Give the lines again exactly, from the one holding "(175, 120) = (395, 113): none -> green spool" to the last line of the listing below, both ends included and nothing added.

Data block:
════════
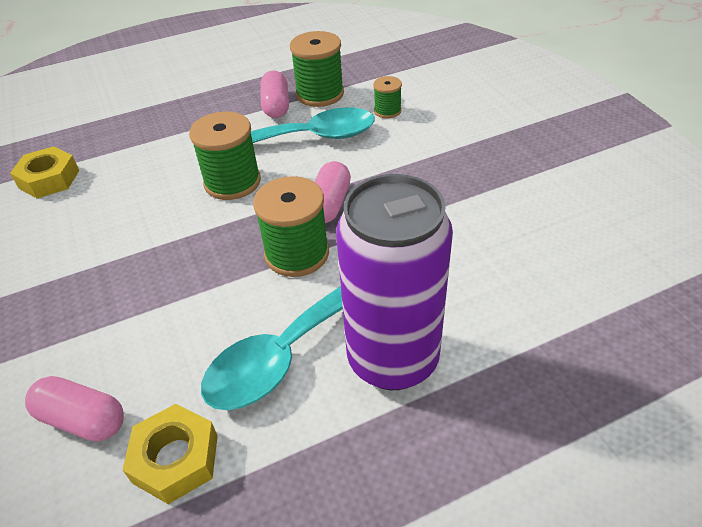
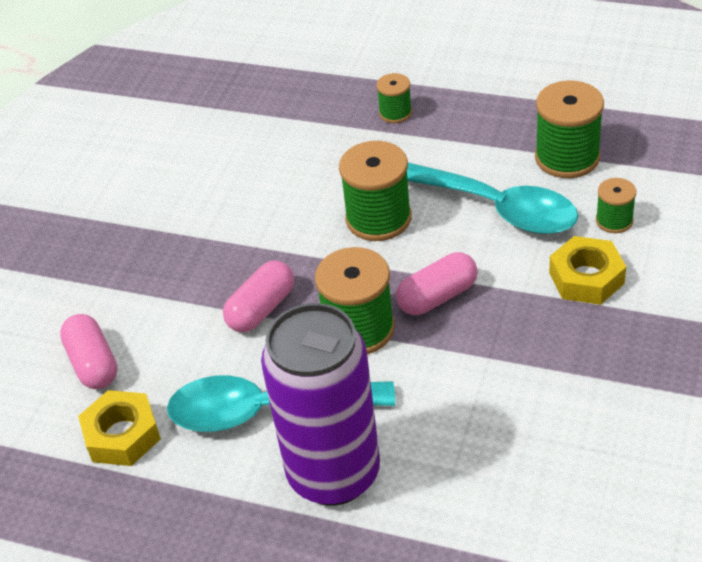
camera: 45 degrees right, 0 degrees up
(49, 179) = (237, 124): yellow nut -> yellow nut (586, 278)
(175, 120) = (395, 113): none -> green spool
(276, 106) = (507, 148): pink capsule -> pink capsule (261, 309)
════════
Solution below:
(175, 120) = (395, 113): none -> green spool
(276, 106) = (507, 148): pink capsule -> pink capsule (261, 309)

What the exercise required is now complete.